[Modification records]
-------------------------
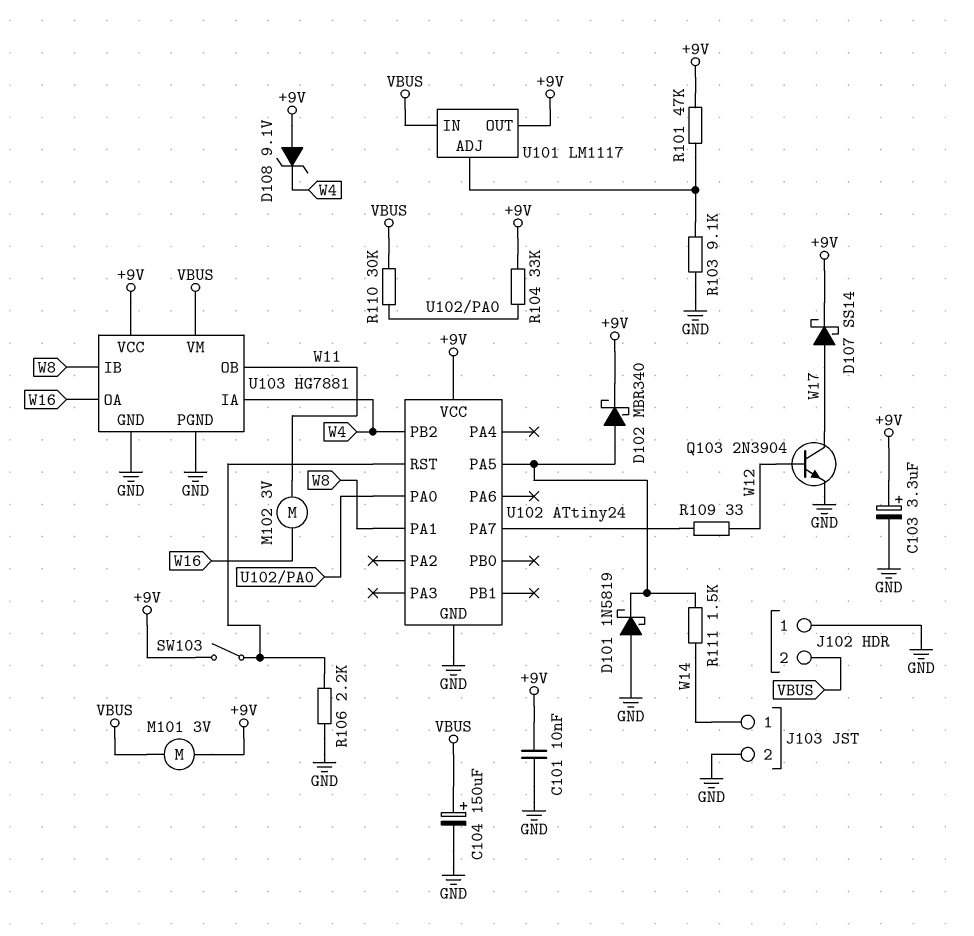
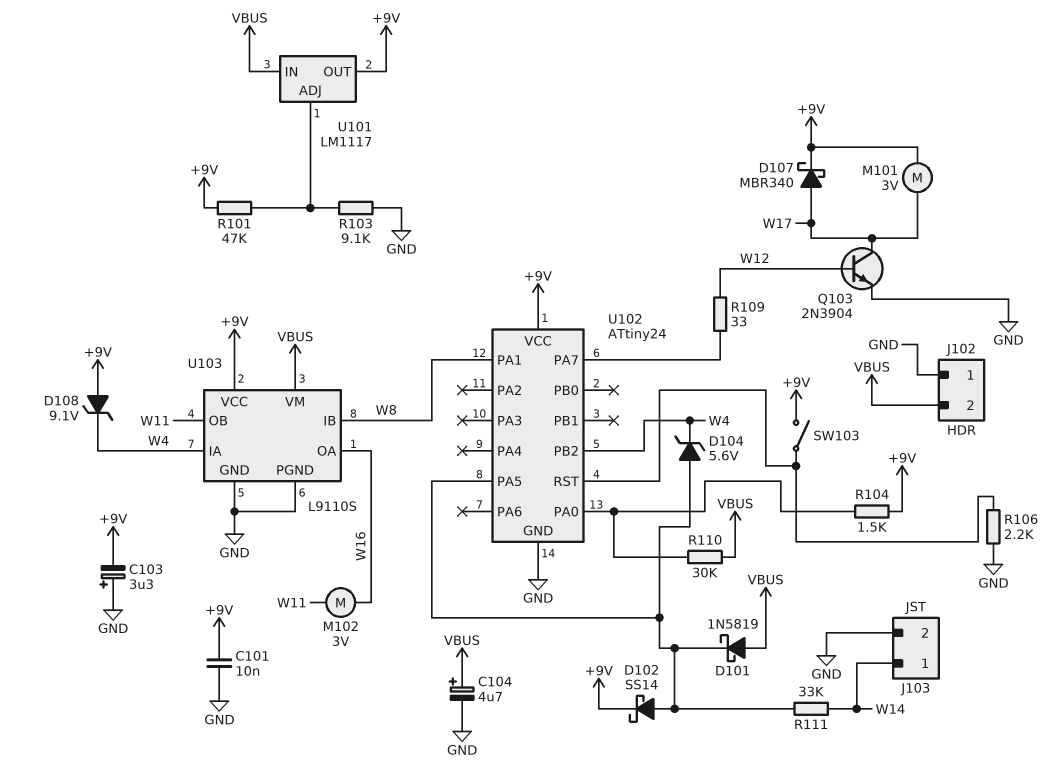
C103: 3.3uF (plus +9V, minus GND) -> 3.3uF (plus GND, minus +9V)
C104: 150uF (plus VBUS, minus GND) -> 4.7uF (plus VBUS, minus GND)
D101: schottky 1N5819 (A GND, K U102/PA5) -> schottky 1N5819 (A VBUS, K U102/PA5)
D102: schottky MBR340 (A U102/PA5, K +9V) -> schottky SS14 (A U102/PA5, K +9V)
D104: none -> zener 5.6V (A U102/PA5, K W4)
D107: schottky SS14 (A W17, K +9V) -> schottky MBR340 (A W17, K +9V)
M101: motor 3V (+9V, VBUS) -> motor 3V (+9V, W17)
R104: 33k (+9V, U102/PA0) -> 1.5k (+9V, U102/PA0)
R111: 1.5k (U102/PA5, W14) -> 33k (U102/PA5, W14)
U103: HG7881 -> L9110S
-------------------------
Take the line containing "D101: schottky 1N5819" as the first line and the last line of the data above as the final one. Write out these lines and all between them exactly.

# Result of this task
D101: schottky 1N5819 (A GND, K U102/PA5) -> schottky 1N5819 (A VBUS, K U102/PA5)
D102: schottky MBR340 (A U102/PA5, K +9V) -> schottky SS14 (A U102/PA5, K +9V)
D104: none -> zener 5.6V (A U102/PA5, K W4)
D107: schottky SS14 (A W17, K +9V) -> schottky MBR340 (A W17, K +9V)
M101: motor 3V (+9V, VBUS) -> motor 3V (+9V, W17)
R104: 33k (+9V, U102/PA0) -> 1.5k (+9V, U102/PA0)
R111: 1.5k (U102/PA5, W14) -> 33k (U102/PA5, W14)
U103: HG7881 -> L9110S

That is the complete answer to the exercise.